Data for processing

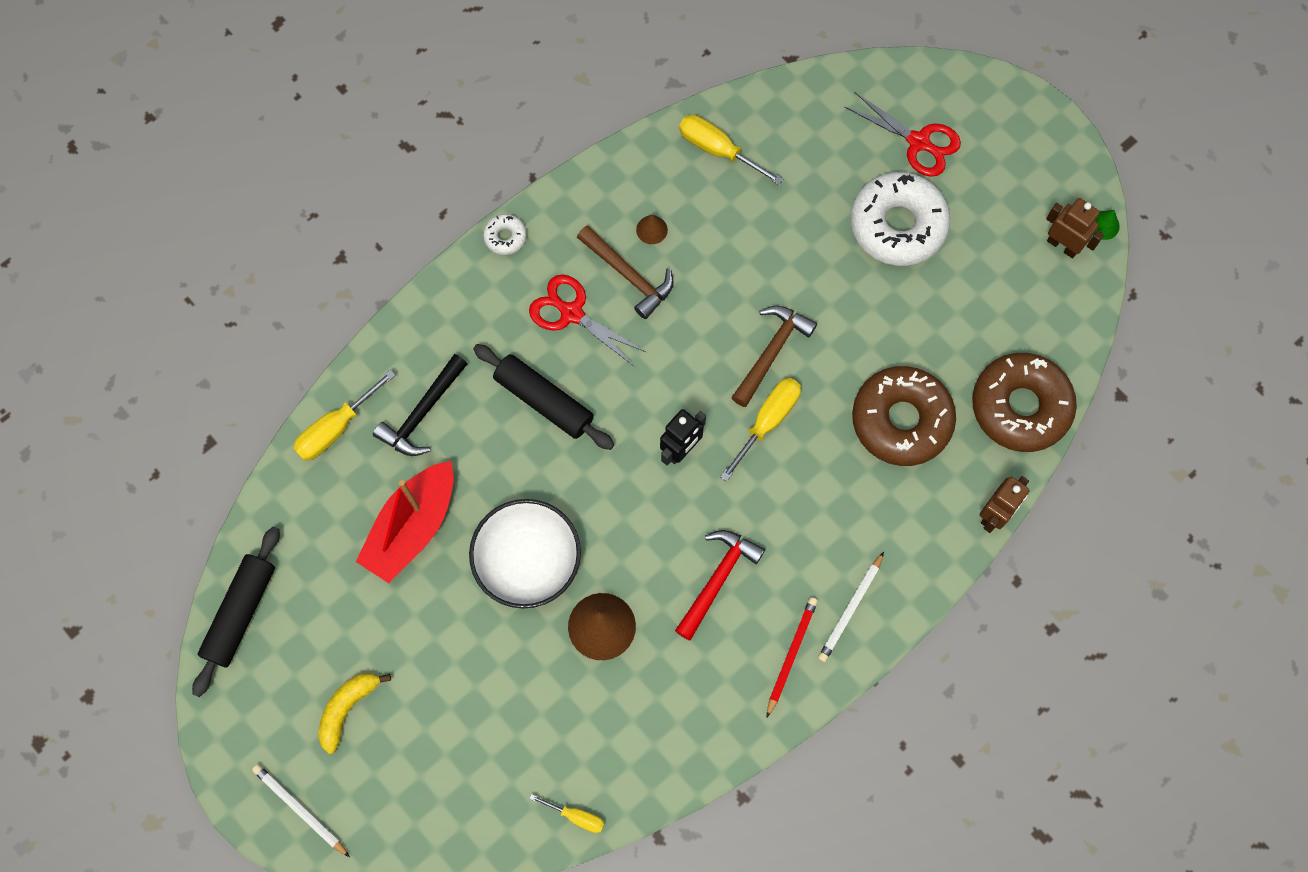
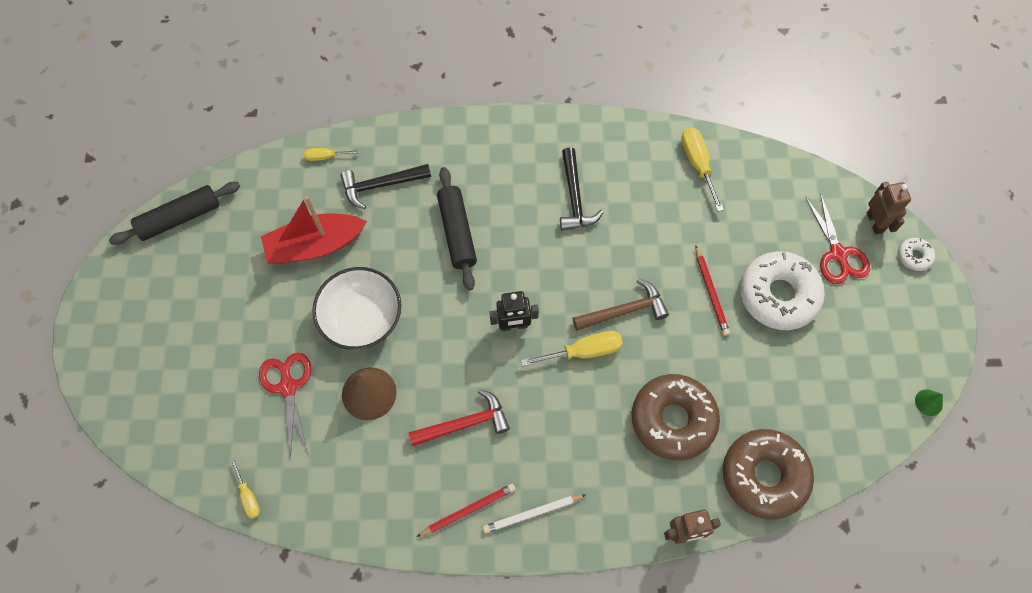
camera: 40 degrees right, 5 degrees down
(300, 809) = (105, 355): white pencil -> none
(336, 428) = (326, 157): yellow screwdriver -> yellow screwdriver, size x0.59
(347, 708) = (183, 319): yellow banana -> none
(505, 237) = (520, 122): white donut -> white donut (914, 256)
(572, 313) = (520, 194): red scissors -> red scissors (288, 387)
(629, 275) = (575, 198): brown hammer -> black hammer
(651, 229) = (613, 181): brown cone -> none
(835, 271) = (711, 292): none -> red pencil
(1062, 245) = (886, 393): brown robot -> brown robot (875, 222)

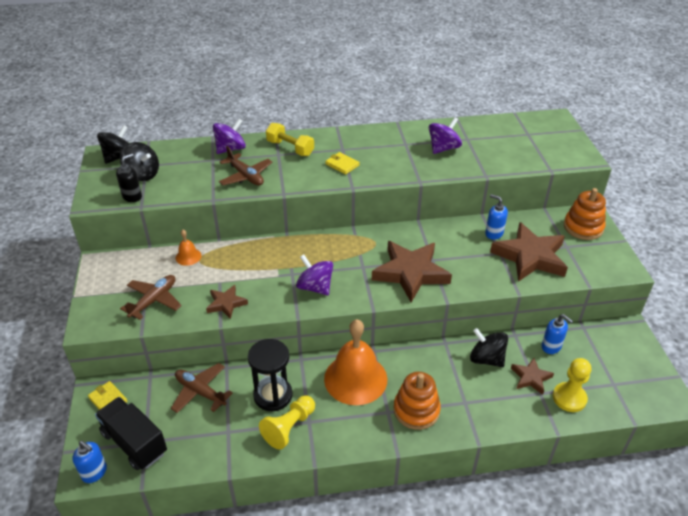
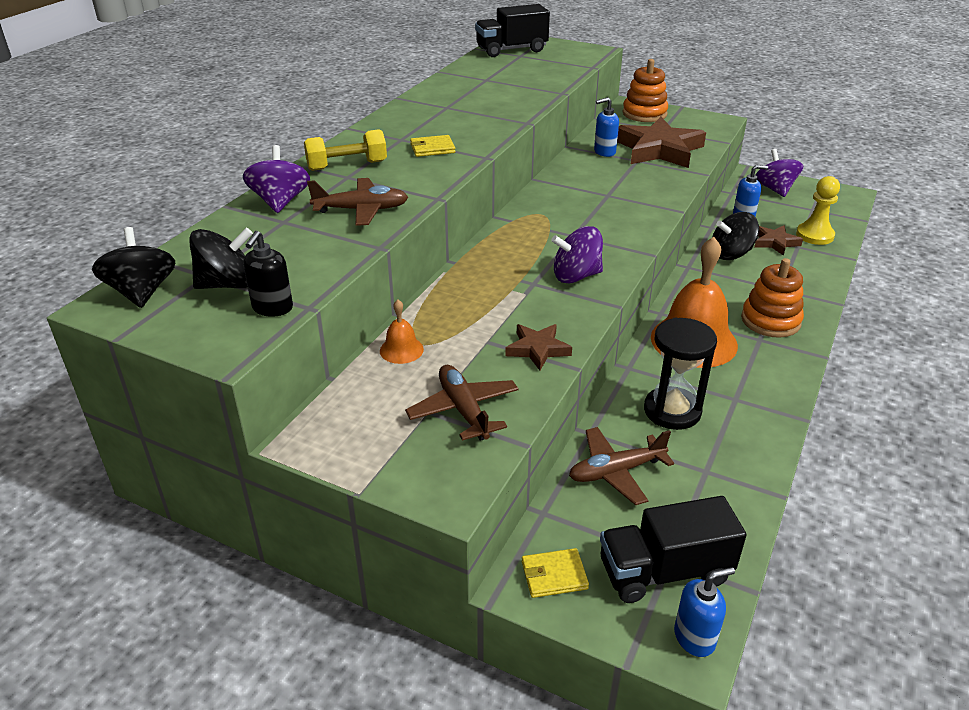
camera: 55 degrees left, 5 degrees down
(132, 196) = (272, 308): black soap dispenser -> black soap dispenser turned 150 degrees counterclockwise
(289, 427) = (735, 417): yellow pawn -> none
(410, 273) = (616, 213): brown star -> none
(443, 148) = (485, 94): purple spinning top -> purple spinning top (775, 189)
(532, 127) = (511, 50): none -> black truck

Brief
The expected answer is the listing above, duplicated exactly, with its pictures removed.

Task output
camera: 40 degrees right, 5 degrees down
(300, 809) = (105, 355): white pencil -> none
(336, 428) = (326, 157): yellow screwdriver -> yellow screwdriver, size x0.59
(347, 708) = (183, 319): yellow banana -> none
(505, 237) = (520, 122): white donut -> white donut (914, 256)
(572, 313) = (520, 194): red scissors -> red scissors (288, 387)
(629, 275) = (575, 198): brown hammer -> black hammer
(651, 229) = (613, 181): brown cone -> none
(835, 271) = (711, 292): none -> red pencil
(1062, 245) = (886, 393): brown robot -> brown robot (875, 222)

camera: 55 degrees left, 5 degrees down
(132, 196) = (272, 308): black soap dispenser -> black soap dispenser turned 150 degrees counterclockwise
(289, 427) = (735, 417): yellow pawn -> none
(410, 273) = (616, 213): brown star -> none
(443, 148) = (485, 94): purple spinning top -> purple spinning top (775, 189)
(532, 127) = (511, 50): none -> black truck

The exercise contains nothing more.